• **What the task requires**
Repeat verbatim, and only, the lines of the data below, beginning at the line that contains "cyan brick A9:A11" and stopping after the line that contains "white brick H7:I8".

• **Given data**
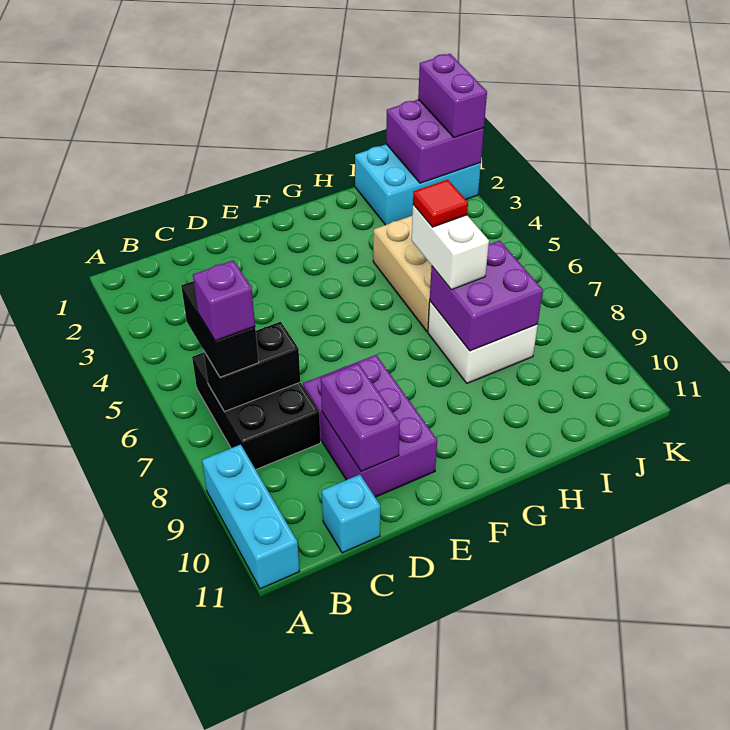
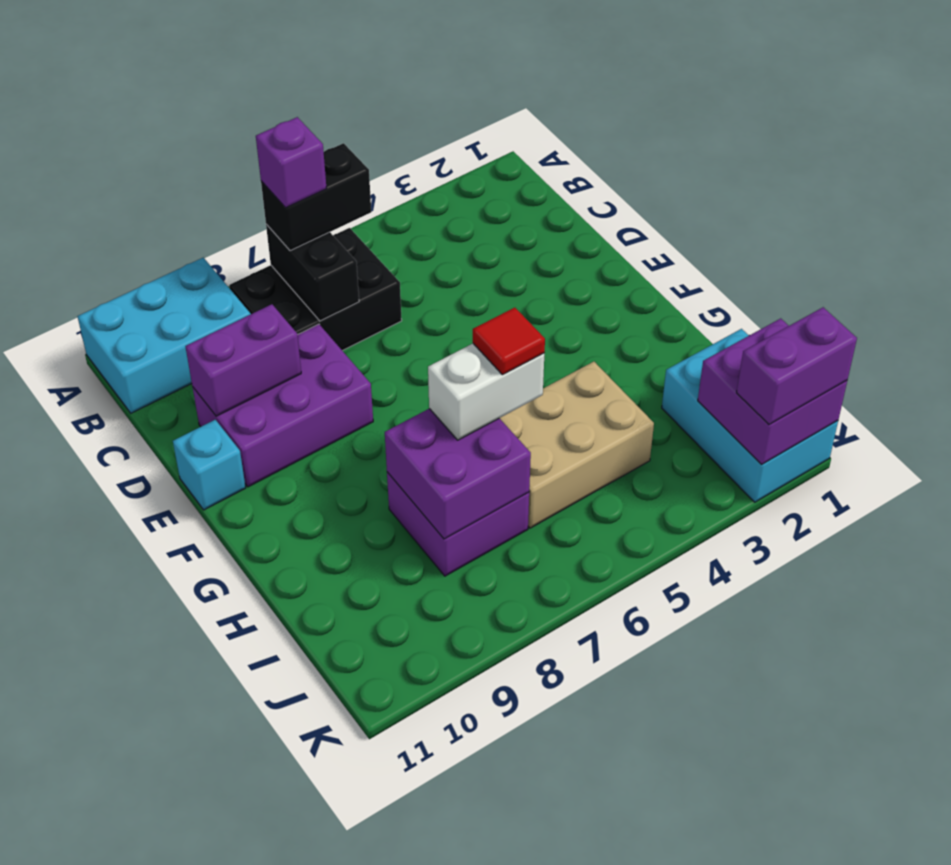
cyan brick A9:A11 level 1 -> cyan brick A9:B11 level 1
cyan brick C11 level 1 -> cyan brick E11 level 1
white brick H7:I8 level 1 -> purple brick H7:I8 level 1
---
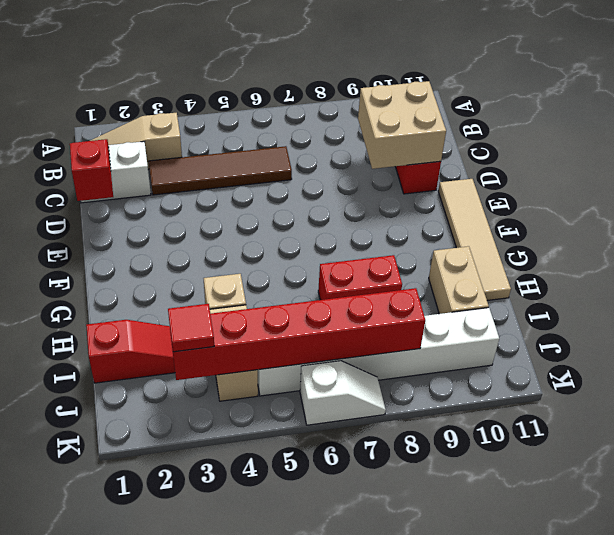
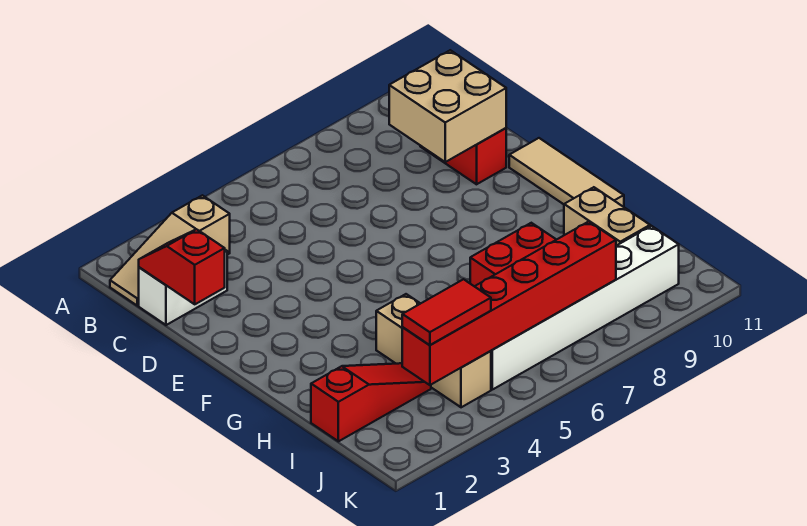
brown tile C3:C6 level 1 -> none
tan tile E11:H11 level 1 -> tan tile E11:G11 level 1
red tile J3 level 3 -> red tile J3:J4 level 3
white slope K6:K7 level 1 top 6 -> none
--
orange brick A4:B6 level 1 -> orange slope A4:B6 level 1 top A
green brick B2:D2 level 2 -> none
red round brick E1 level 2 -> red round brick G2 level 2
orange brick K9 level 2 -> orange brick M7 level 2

• **Answer to this task**
cyan brick A9:A11 level 1 -> cyan brick A9:B11 level 1
cyan brick C11 level 1 -> cyan brick E11 level 1
white brick H7:I8 level 1 -> purple brick H7:I8 level 1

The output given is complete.